■ WHAT IS REQUIRED
Can you reproduce verbatim the rows below from the very first one through the line containing "Return the footprint", including both ends and nothing after?

** Begin RECORD EXTRACTS **

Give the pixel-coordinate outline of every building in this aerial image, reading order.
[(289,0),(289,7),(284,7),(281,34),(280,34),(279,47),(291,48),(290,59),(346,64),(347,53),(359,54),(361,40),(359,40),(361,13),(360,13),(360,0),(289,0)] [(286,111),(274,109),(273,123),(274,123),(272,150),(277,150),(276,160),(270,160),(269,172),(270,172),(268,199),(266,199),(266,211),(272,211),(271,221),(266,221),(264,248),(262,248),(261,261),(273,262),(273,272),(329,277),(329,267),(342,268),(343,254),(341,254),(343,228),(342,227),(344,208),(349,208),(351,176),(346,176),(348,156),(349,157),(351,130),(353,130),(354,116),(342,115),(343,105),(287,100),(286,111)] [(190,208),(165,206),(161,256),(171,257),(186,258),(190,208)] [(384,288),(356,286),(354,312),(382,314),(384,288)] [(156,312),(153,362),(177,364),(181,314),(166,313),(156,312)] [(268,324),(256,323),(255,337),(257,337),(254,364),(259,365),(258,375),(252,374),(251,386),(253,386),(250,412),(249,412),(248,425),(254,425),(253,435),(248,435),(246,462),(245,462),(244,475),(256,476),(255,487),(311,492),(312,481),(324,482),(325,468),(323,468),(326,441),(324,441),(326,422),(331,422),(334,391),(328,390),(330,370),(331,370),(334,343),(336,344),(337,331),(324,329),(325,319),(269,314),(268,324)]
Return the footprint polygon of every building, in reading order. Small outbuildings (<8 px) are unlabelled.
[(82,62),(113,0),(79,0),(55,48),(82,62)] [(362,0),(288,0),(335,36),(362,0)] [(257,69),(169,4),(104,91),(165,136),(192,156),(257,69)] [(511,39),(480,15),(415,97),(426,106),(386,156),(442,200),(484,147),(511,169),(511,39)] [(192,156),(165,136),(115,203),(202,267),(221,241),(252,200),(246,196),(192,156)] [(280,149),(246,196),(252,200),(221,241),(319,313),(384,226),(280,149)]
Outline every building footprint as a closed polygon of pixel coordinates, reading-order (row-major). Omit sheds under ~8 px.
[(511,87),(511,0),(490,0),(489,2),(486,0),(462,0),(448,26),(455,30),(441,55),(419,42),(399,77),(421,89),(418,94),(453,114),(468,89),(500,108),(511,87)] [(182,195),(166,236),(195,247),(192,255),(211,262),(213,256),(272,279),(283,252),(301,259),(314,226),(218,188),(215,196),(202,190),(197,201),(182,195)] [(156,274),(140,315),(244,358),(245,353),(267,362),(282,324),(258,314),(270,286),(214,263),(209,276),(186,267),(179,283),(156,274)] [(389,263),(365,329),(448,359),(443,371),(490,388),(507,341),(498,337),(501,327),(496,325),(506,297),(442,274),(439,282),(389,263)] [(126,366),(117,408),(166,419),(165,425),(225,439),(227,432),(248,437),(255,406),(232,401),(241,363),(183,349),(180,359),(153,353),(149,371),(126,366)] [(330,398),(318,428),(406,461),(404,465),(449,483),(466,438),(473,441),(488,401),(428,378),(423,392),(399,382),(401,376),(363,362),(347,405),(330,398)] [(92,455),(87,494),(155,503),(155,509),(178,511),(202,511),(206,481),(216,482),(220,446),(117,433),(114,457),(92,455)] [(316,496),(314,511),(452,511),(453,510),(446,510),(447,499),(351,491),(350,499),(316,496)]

** End RECORD EXTRACTS **

■ FINISHED EXERCISE
Give the pixel-coordinate outline of every building in this aerial image, reading order.
[(289,0),(289,7),(284,7),(281,34),(280,34),(279,47),(291,48),(290,59),(346,64),(347,53),(359,54),(361,40),(359,40),(361,13),(360,13),(360,0),(289,0)] [(286,111),(274,109),(273,123),(274,123),(272,150),(277,150),(276,160),(270,160),(269,172),(270,172),(268,199),(266,199),(266,211),(272,211),(271,221),(266,221),(264,248),(262,248),(261,261),(273,262),(273,272),(329,277),(329,267),(342,268),(343,254),(341,254),(343,228),(342,227),(344,208),(349,208),(351,176),(346,176),(348,156),(349,157),(351,130),(353,130),(354,116),(342,115),(343,105),(287,100),(286,111)] [(190,208),(165,206),(161,256),(171,257),(186,258),(190,208)] [(384,288),(356,286),(354,312),(382,314),(384,288)] [(156,312),(153,362),(177,364),(181,314),(166,313),(156,312)] [(268,324),(256,323),(255,337),(257,337),(254,364),(259,365),(258,375),(252,374),(251,386),(253,386),(250,412),(249,412),(248,425),(254,425),(253,435),(248,435),(246,462),(245,462),(244,475),(256,476),(255,487),(311,492),(312,481),(324,482),(325,468),(323,468),(326,441),(324,441),(326,422),(331,422),(334,391),(328,390),(330,370),(331,370),(334,343),(336,344),(337,331),(324,329),(325,319),(269,314),(268,324)]
Return the footprint polygon of every building, in reading order. Small outbuildings (<8 px) are unlabelled.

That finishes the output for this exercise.